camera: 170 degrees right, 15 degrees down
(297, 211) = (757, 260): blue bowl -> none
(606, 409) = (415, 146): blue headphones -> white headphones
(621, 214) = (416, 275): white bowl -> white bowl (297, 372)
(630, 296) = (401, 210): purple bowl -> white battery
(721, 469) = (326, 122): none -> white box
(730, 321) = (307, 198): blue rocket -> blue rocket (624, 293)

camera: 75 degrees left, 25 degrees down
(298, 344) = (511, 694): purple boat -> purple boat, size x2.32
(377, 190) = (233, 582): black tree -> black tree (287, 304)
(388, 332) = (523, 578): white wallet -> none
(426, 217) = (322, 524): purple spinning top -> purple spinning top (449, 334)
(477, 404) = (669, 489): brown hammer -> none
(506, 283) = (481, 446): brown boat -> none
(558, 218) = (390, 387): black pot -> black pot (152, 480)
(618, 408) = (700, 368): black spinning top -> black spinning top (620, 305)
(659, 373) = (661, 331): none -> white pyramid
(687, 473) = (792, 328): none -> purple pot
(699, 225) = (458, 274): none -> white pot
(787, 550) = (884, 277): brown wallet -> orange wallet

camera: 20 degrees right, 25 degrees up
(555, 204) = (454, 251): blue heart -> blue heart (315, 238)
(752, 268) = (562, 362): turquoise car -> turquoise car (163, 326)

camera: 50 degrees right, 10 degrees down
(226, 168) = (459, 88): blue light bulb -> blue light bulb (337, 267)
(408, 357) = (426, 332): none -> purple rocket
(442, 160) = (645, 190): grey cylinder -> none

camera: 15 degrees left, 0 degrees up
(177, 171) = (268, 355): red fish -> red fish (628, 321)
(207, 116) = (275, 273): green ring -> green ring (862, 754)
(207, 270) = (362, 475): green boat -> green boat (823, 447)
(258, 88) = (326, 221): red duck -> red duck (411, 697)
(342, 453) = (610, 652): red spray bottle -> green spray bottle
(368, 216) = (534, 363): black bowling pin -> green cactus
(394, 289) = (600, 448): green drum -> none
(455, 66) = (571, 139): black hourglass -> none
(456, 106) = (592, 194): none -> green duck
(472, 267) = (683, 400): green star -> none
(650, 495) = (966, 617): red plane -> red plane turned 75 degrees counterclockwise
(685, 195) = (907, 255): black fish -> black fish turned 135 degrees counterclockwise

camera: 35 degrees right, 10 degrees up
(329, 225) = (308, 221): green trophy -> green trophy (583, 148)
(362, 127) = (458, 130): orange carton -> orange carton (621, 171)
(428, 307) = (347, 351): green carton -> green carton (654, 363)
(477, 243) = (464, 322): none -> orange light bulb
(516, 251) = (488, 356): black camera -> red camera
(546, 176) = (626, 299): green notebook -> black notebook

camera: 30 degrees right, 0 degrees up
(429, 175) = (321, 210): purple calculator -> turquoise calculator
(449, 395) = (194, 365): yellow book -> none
□ □ □
The complete listing, transcribed exactly, is the expected answer.

camera: 170 degrees right, 15 degrees down
(297, 211) = (757, 260): blue bowl -> none
(606, 409) = (415, 146): blue headphones -> white headphones
(621, 214) = (416, 275): white bowl -> white bowl (297, 372)
(630, 296) = (401, 210): purple bowl -> white battery
(721, 469) = (326, 122): none -> white box
(730, 321) = (307, 198): blue rocket -> blue rocket (624, 293)

camera: 75 degrees left, 25 degrees down
(298, 344) = (511, 694): purple boat -> purple boat, size x2.32
(377, 190) = (233, 582): black tree -> black tree (287, 304)
(388, 332) = (523, 578): white wallet -> none
(426, 217) = (322, 524): purple spinning top -> purple spinning top (449, 334)
(477, 404) = (669, 489): brown hammer -> none
(506, 283) = (481, 446): brown boat -> none
(558, 218) = (390, 387): black pot -> black pot (152, 480)
(618, 408) = (700, 368): black spinning top -> black spinning top (620, 305)
(659, 373) = (661, 331): none -> white pyramid
(687, 473) = (792, 328): none -> purple pot
(699, 225) = (458, 274): none -> white pot
(787, 550) = (884, 277): brown wallet -> orange wallet

camera: 20 degrees right, 25 degrees up
(555, 204) = (454, 251): blue heart -> blue heart (315, 238)
(752, 268) = (562, 362): turquoise car -> turquoise car (163, 326)

camera: 50 degrees right, 10 degrees down
(226, 168) = (459, 88): blue light bulb -> blue light bulb (337, 267)
(408, 357) = (426, 332): none -> purple rocket
(442, 160) = (645, 190): grey cylinder -> none

camera: 15 degrees left, 0 degrees up
(177, 171) = (268, 355): red fish -> red fish (628, 321)
(207, 116) = (275, 273): green ring -> green ring (862, 754)
(207, 270) = (362, 475): green boat -> green boat (823, 447)
(258, 88) = (326, 221): red duck -> red duck (411, 697)
(342, 453) = (610, 652): red spray bottle -> green spray bottle
(368, 216) = (534, 363): black bowling pin -> green cactus
(394, 289) = (600, 448): green drum -> none
(455, 66) = (571, 139): black hourglass -> none
(456, 106) = (592, 194): none -> green duck
(472, 267) = (683, 400): green star -> none
(650, 495) = (966, 617): red plane -> red plane turned 75 degrees counterclockwise
(685, 195) = (907, 255): black fish -> black fish turned 135 degrees counterclockwise

camera: 35 degrees right, 10 degrees up
(329, 225) = (308, 221): green trophy -> green trophy (583, 148)
(362, 127) = (458, 130): orange carton -> orange carton (621, 171)
(428, 307) = (347, 351): green carton -> green carton (654, 363)
(477, 243) = (464, 322): none -> orange light bulb
(516, 251) = (488, 356): black camera -> red camera
(546, 176) = (626, 299): green notebook -> black notebook

camera: 30 degrees right, 0 degrees up
(429, 175) = (321, 210): purple calculator -> turquoise calculator
(449, 395) = (194, 365): yellow book -> none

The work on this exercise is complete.